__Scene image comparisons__
******

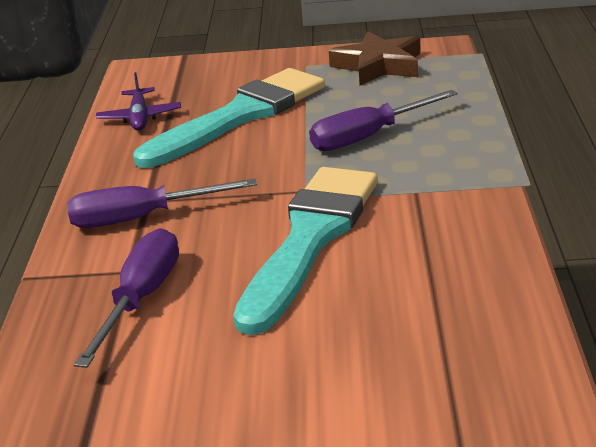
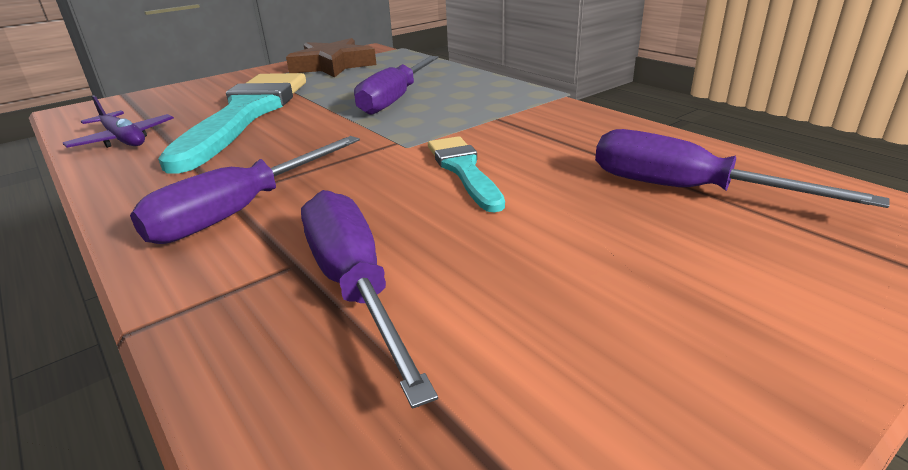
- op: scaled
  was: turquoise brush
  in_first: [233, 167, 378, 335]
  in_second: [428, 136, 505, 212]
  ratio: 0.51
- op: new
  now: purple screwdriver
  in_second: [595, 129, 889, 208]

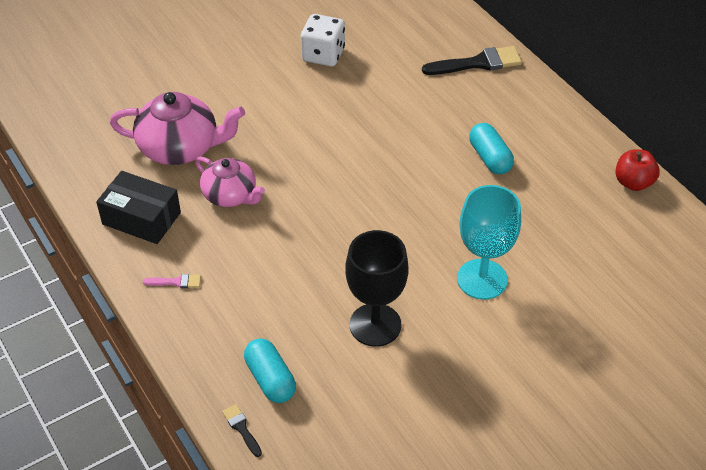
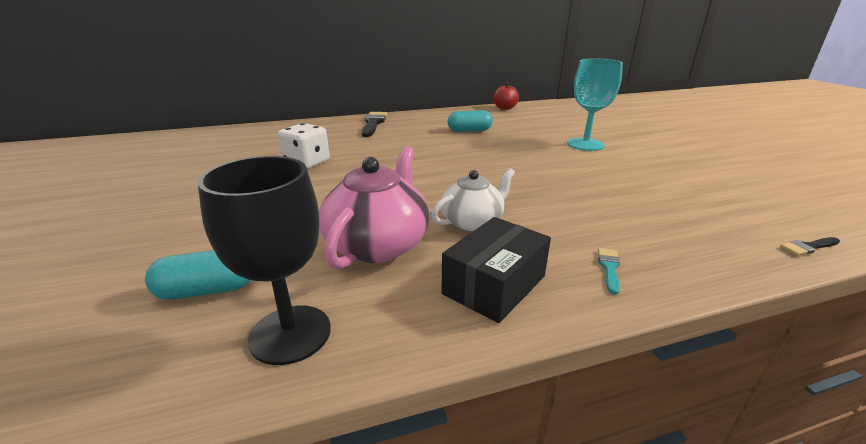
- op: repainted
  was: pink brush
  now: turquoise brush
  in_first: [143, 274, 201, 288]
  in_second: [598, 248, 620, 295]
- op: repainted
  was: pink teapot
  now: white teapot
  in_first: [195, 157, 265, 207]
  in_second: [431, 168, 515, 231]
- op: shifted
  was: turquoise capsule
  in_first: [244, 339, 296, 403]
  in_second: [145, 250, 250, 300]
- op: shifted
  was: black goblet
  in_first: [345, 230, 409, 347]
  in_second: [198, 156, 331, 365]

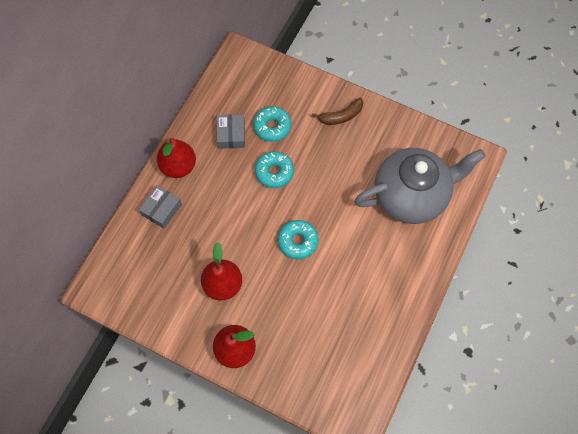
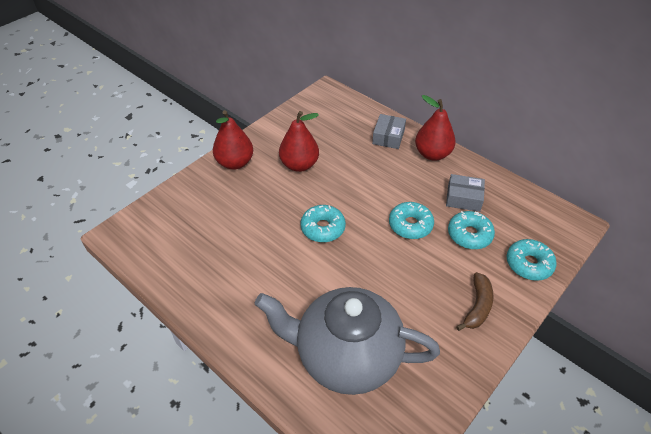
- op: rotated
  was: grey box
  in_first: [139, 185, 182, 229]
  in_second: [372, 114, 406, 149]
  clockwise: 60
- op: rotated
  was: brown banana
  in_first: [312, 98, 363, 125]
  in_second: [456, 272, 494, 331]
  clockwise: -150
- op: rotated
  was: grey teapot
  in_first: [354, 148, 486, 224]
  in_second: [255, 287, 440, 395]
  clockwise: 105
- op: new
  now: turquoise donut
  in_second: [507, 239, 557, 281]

******

__WORK TO BE COMPLETED__
Please give the records above again exactly as they stand, with no pictures.

__THE ANSWER__
- op: scaled
  was: turquoise brush
  in_first: [233, 167, 378, 335]
  in_second: [428, 136, 505, 212]
  ratio: 0.51
- op: new
  now: purple screwdriver
  in_second: [595, 129, 889, 208]

- op: repainted
  was: pink brush
  now: turquoise brush
  in_first: [143, 274, 201, 288]
  in_second: [598, 248, 620, 295]
- op: repainted
  was: pink teapot
  now: white teapot
  in_first: [195, 157, 265, 207]
  in_second: [431, 168, 515, 231]
- op: shifted
  was: turquoise capsule
  in_first: [244, 339, 296, 403]
  in_second: [145, 250, 250, 300]
- op: shifted
  was: black goblet
  in_first: [345, 230, 409, 347]
  in_second: [198, 156, 331, 365]

- op: rotated
  was: grey box
  in_first: [139, 185, 182, 229]
  in_second: [372, 114, 406, 149]
  clockwise: 60
- op: rotated
  was: brown banana
  in_first: [312, 98, 363, 125]
  in_second: [456, 272, 494, 331]
  clockwise: -150
- op: rotated
  was: grey teapot
  in_first: [354, 148, 486, 224]
  in_second: [255, 287, 440, 395]
  clockwise: 105
- op: new
  now: turquoise donut
  in_second: [507, 239, 557, 281]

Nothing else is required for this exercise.